## [Exercise details]
Look through the material and copy each line holding "XSHUT".

*** Data extract

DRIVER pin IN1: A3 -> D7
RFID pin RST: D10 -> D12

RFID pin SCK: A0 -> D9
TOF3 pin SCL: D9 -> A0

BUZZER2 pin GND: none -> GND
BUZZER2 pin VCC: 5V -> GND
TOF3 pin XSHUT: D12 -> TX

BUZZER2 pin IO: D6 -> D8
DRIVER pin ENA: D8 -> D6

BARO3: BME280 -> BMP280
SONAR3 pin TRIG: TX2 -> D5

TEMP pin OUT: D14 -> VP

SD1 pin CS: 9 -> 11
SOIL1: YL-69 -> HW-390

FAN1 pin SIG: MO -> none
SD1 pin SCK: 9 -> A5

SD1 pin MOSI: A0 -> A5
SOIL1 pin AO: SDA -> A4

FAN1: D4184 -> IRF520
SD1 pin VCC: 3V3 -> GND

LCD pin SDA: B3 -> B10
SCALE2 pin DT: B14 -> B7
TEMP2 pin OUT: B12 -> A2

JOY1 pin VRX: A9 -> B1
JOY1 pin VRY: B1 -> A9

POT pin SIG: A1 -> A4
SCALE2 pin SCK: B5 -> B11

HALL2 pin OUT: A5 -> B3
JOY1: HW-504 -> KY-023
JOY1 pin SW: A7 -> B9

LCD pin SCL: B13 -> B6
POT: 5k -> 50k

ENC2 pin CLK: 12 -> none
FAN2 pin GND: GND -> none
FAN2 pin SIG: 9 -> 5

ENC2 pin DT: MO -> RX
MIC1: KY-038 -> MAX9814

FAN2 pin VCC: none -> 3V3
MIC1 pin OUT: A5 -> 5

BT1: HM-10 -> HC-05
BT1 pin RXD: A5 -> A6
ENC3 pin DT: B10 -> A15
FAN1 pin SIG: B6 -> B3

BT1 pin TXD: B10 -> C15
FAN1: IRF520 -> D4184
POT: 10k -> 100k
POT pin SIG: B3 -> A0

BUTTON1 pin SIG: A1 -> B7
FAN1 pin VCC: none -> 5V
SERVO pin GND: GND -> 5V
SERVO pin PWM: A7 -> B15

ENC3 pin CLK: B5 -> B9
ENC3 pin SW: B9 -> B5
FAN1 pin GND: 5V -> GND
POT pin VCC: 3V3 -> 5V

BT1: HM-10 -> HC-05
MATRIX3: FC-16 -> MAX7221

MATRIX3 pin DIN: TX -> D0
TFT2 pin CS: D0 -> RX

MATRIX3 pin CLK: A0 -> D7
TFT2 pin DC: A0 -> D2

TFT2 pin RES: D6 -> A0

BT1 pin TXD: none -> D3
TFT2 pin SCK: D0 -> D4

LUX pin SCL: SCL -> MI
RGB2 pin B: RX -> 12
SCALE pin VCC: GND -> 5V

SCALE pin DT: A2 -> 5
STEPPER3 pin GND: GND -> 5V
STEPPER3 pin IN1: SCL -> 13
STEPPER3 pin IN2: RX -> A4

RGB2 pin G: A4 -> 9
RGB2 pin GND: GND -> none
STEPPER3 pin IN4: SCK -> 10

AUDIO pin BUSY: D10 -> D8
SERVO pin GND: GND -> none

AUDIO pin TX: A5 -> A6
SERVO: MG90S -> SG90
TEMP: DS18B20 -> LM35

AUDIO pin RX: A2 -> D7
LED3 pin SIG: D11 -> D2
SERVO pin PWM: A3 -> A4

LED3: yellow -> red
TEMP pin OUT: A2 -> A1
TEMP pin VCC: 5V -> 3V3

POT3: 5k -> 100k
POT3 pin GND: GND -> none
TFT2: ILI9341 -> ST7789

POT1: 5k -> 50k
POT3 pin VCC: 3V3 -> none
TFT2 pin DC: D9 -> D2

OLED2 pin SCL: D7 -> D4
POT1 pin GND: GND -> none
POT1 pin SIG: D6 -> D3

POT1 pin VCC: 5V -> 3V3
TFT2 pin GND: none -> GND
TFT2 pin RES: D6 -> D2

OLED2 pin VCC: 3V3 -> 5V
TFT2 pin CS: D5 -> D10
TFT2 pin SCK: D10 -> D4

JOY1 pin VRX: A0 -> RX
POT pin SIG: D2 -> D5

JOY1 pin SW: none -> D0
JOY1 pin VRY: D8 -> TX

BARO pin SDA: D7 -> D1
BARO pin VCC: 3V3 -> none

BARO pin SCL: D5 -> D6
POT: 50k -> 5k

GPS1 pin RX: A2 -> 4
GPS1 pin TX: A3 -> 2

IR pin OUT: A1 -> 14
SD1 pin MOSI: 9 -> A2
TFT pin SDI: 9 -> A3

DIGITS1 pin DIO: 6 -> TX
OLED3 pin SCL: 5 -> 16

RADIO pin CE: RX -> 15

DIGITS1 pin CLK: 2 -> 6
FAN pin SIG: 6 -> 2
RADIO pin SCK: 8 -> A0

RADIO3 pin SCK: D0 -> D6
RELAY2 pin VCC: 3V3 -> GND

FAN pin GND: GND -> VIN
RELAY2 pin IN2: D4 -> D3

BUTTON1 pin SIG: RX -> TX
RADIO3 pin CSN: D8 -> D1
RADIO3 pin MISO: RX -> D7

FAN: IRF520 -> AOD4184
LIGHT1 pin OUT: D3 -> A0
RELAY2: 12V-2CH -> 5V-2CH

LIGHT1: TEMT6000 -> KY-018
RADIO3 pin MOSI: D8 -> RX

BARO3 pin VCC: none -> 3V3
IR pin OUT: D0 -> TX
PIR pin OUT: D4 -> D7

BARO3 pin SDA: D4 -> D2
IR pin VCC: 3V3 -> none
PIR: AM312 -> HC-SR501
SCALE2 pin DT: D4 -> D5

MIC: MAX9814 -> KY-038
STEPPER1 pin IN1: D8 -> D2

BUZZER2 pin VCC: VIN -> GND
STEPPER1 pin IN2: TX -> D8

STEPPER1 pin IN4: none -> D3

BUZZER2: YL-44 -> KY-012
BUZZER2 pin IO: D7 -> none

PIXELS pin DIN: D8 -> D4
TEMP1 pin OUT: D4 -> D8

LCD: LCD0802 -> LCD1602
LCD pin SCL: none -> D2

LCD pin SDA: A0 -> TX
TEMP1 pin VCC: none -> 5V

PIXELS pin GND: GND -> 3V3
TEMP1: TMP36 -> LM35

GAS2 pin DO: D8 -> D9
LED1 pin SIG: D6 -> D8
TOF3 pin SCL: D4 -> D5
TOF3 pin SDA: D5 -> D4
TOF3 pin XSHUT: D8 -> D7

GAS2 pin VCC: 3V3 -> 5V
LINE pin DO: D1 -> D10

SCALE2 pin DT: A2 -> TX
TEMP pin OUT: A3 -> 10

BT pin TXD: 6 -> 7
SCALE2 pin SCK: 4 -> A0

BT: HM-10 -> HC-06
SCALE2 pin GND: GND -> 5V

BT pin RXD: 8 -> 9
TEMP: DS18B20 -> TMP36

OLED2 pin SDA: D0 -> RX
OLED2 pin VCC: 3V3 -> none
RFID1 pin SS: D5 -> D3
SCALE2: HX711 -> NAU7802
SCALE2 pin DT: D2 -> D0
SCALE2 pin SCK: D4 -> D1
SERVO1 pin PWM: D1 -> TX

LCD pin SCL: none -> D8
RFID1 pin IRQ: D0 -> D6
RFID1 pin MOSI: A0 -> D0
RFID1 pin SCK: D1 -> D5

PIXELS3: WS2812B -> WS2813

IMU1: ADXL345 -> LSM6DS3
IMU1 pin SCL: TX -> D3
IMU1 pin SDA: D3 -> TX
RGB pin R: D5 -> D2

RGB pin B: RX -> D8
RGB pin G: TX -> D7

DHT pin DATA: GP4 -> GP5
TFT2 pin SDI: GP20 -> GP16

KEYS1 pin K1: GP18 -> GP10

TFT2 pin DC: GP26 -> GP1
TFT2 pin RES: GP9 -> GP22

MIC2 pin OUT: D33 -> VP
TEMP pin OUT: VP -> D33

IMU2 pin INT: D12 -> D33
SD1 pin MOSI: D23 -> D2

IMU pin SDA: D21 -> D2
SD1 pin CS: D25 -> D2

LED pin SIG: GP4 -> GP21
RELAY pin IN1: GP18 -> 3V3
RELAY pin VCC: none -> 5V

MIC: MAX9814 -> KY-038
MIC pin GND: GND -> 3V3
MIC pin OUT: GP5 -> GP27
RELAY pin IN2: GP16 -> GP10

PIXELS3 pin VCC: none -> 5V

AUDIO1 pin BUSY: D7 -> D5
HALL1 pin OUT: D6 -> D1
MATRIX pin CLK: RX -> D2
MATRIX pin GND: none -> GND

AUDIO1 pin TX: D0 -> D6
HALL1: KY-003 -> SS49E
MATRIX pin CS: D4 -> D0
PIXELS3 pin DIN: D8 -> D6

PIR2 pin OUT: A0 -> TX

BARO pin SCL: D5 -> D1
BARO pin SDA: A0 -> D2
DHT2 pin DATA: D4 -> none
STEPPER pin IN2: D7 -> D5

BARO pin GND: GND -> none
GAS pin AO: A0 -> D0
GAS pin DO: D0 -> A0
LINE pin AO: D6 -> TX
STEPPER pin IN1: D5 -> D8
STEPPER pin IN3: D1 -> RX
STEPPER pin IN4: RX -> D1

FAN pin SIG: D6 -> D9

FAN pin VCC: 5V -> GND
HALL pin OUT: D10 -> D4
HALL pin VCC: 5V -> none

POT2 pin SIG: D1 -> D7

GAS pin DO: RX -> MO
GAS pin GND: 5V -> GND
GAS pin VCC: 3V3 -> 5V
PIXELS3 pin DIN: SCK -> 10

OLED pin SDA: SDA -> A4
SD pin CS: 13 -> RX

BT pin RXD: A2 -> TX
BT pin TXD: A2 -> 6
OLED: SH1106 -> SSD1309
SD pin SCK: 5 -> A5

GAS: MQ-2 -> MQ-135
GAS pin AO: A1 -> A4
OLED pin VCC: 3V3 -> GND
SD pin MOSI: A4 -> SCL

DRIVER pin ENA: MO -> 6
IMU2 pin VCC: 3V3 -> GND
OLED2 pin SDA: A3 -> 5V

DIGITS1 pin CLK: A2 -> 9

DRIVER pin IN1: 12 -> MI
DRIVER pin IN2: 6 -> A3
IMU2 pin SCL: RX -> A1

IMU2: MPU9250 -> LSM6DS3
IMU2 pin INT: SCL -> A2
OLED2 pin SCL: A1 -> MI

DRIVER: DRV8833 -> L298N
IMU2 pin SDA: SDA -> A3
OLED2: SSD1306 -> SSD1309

******

## [Solved problem]
TOF3 pin XSHUT: D12 -> TX
TOF3 pin XSHUT: D8 -> D7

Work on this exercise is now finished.